● **What the task requires**
In the records below, find each line with "cone" and copy it.

● **Object state comparisons**
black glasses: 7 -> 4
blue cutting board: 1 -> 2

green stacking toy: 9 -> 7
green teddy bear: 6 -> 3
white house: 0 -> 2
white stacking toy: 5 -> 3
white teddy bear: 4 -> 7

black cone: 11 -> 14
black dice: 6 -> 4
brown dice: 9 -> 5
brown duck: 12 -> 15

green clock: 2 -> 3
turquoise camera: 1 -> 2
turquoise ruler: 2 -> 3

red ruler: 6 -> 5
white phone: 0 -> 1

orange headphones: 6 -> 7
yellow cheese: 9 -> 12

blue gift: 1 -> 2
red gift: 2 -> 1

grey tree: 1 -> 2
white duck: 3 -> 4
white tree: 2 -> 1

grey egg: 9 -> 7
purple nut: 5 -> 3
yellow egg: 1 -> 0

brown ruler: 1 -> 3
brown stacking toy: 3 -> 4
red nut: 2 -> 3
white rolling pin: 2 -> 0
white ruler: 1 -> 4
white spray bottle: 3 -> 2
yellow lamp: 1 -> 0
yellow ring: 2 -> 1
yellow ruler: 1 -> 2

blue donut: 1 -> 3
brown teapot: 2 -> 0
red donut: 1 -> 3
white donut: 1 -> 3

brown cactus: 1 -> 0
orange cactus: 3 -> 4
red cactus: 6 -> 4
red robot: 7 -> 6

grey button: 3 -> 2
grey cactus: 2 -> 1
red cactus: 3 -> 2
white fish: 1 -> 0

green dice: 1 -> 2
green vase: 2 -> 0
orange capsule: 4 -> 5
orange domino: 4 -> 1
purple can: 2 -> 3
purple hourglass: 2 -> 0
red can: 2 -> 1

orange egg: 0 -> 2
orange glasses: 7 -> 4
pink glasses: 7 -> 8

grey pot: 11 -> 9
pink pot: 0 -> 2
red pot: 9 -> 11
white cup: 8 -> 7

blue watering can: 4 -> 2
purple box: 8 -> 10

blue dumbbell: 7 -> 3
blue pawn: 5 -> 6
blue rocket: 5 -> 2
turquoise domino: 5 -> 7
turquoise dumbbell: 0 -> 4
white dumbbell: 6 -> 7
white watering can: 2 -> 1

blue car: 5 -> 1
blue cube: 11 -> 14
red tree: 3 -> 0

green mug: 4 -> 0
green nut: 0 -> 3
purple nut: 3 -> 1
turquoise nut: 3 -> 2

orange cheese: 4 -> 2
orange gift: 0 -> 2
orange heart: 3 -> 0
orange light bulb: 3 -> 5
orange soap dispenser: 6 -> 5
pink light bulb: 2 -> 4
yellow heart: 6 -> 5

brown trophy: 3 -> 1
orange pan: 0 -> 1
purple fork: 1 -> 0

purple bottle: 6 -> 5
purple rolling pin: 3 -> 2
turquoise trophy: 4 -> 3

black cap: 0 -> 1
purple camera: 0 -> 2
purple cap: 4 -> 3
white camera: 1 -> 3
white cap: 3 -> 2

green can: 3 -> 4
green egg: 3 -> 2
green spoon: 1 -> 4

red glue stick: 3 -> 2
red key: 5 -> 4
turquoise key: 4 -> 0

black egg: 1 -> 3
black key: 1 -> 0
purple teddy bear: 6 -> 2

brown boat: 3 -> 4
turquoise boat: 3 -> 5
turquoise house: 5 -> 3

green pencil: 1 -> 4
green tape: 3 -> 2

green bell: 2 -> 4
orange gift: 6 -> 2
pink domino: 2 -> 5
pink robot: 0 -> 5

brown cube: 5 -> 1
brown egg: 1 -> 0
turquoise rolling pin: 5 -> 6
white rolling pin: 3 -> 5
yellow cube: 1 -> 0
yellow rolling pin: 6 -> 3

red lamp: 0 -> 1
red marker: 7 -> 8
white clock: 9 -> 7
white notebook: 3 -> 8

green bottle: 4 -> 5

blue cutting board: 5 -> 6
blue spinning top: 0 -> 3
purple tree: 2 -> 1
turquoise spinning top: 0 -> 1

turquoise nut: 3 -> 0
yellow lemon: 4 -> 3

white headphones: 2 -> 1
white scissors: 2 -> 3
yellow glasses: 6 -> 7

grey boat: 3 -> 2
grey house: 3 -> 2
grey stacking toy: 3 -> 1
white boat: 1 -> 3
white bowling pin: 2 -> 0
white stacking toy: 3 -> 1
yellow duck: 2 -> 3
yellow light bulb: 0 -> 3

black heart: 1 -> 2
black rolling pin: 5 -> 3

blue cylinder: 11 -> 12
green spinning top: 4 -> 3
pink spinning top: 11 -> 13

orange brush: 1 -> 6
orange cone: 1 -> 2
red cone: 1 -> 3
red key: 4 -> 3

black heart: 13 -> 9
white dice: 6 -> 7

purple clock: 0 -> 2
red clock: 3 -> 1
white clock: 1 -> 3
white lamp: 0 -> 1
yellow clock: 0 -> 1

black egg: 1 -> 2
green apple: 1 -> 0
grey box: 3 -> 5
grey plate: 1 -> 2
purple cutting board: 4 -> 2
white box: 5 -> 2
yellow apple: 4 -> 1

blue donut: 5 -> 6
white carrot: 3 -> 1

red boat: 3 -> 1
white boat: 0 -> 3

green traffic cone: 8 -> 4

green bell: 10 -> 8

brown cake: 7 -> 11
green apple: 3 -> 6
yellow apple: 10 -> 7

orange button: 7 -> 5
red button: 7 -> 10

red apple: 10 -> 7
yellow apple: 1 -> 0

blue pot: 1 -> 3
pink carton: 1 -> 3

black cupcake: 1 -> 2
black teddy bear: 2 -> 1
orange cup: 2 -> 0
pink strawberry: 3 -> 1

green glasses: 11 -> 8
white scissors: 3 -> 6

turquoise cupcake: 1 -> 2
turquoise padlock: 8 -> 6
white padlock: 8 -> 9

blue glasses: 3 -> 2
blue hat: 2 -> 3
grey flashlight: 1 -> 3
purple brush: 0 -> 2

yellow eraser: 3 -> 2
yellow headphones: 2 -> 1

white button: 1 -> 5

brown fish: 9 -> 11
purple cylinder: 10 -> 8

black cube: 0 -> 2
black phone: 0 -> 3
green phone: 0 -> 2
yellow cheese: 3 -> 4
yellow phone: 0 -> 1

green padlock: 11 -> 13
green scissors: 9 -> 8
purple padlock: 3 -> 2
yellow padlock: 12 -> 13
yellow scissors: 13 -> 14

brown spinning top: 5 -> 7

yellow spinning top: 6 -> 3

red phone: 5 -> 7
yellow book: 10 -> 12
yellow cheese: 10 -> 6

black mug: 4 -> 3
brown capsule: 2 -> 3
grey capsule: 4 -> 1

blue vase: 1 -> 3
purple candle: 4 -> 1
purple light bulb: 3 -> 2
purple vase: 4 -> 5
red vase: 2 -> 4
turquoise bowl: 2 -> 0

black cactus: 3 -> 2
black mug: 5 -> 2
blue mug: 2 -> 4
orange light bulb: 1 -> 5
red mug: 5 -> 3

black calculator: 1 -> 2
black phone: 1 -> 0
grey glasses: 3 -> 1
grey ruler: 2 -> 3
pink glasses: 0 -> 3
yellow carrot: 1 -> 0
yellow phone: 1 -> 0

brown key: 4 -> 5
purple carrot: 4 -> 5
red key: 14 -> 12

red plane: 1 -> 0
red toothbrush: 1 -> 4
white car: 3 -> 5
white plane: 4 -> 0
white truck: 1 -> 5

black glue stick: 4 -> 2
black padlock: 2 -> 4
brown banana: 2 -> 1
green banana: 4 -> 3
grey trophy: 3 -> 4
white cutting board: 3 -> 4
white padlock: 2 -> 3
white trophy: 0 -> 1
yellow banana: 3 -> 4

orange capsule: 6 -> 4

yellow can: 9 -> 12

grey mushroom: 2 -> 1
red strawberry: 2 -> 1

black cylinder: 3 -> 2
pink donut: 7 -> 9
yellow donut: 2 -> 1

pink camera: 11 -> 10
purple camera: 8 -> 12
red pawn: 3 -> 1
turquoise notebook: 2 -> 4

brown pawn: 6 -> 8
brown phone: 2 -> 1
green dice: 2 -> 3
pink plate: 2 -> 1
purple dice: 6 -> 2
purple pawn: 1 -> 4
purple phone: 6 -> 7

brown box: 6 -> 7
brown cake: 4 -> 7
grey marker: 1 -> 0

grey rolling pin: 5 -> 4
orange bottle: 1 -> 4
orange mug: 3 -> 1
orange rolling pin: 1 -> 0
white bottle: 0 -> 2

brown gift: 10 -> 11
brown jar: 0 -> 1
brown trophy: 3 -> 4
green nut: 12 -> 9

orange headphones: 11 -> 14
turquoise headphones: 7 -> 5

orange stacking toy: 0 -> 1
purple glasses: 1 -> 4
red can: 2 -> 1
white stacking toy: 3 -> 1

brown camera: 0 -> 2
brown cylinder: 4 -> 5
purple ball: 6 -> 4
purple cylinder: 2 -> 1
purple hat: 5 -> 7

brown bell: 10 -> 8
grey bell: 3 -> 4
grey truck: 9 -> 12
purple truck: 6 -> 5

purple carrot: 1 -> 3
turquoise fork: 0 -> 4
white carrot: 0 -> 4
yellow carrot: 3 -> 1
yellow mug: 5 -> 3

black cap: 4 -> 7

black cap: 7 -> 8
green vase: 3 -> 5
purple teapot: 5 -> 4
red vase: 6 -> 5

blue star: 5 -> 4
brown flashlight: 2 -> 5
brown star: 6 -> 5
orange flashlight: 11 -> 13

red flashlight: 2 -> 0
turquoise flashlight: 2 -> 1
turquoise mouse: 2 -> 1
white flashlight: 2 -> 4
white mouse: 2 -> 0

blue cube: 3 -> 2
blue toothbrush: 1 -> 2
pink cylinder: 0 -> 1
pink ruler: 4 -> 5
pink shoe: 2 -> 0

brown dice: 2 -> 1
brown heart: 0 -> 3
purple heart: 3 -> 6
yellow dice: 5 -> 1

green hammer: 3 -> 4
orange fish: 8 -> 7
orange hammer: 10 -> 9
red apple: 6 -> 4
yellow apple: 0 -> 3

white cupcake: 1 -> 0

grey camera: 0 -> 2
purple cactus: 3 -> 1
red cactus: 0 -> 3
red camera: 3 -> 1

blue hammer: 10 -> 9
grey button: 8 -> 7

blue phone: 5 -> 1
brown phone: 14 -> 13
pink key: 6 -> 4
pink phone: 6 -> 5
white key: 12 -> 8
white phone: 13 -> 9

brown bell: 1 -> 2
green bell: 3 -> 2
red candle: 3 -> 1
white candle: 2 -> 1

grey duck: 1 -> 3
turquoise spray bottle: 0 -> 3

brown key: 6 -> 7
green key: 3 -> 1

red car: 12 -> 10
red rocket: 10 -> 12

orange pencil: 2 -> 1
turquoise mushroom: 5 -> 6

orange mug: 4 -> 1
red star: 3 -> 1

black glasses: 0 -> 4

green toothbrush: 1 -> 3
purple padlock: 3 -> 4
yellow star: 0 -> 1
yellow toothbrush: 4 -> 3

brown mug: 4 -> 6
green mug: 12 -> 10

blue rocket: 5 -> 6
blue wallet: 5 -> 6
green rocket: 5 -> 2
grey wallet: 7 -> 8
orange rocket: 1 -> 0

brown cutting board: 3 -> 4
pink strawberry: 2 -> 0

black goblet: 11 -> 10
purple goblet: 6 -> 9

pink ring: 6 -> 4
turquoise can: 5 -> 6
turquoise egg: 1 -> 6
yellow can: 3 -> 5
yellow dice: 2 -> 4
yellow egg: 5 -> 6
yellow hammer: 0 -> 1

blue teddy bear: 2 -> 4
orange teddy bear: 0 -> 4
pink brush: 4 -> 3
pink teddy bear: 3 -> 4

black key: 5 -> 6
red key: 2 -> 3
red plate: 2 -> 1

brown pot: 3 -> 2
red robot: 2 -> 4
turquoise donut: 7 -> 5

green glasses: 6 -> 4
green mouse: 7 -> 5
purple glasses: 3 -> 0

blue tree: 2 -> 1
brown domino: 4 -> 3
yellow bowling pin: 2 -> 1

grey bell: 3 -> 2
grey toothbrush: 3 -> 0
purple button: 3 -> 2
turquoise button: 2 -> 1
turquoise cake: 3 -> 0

● **Result**
black cone: 11 -> 14
orange cone: 1 -> 2
red cone: 1 -> 3
green traffic cone: 8 -> 4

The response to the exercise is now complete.